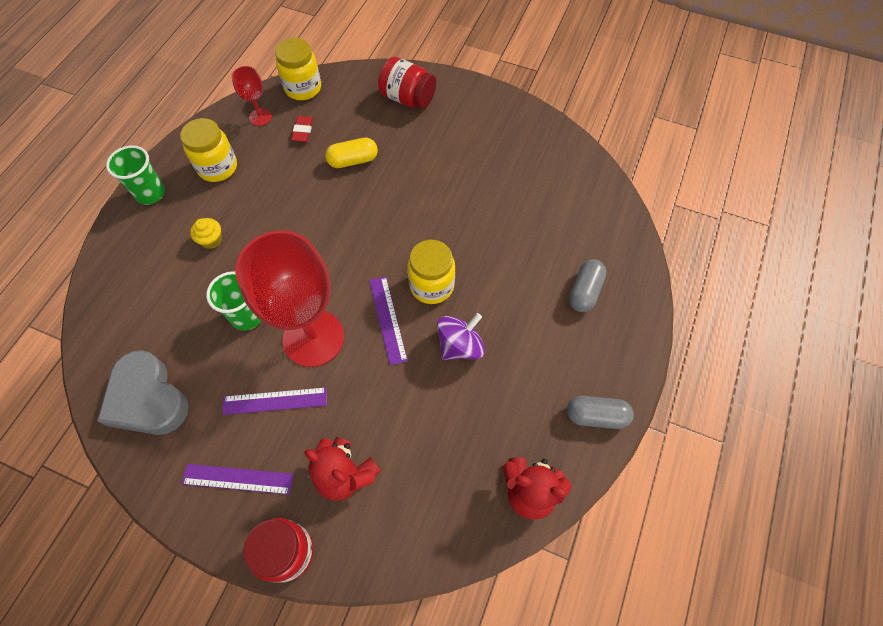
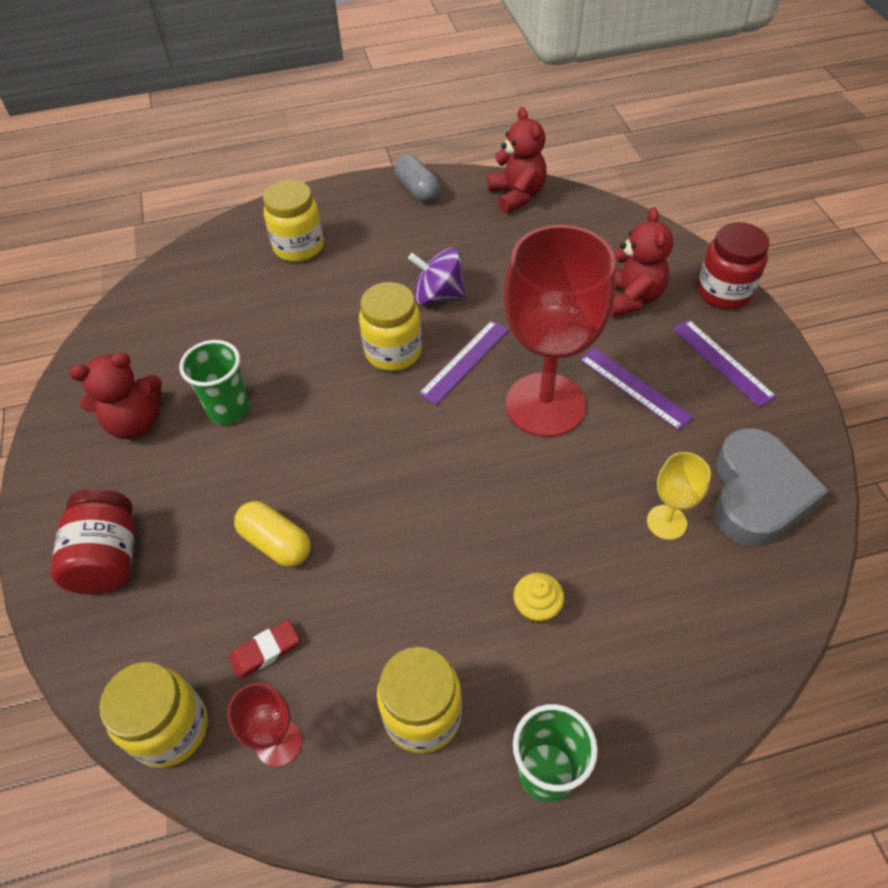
camera: 125 degrees left, 10 degrees down
(185, 335) = (666, 522): none -> yellow goblet
(247, 316) = (585, 481): green cup -> green cup (228, 409)
(488, 139) = (135, 422): none -> red teddy bear
(584, 291) = (299, 247): grey capsule -> yellow jar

§ §

-- Directions --
In your answer, print the entries above exactly, with the pictures left out.

-- Solution below --
camera: 125 degrees left, 10 degrees down
(185, 335) = (666, 522): none -> yellow goblet
(247, 316) = (585, 481): green cup -> green cup (228, 409)
(488, 139) = (135, 422): none -> red teddy bear
(584, 291) = (299, 247): grey capsule -> yellow jar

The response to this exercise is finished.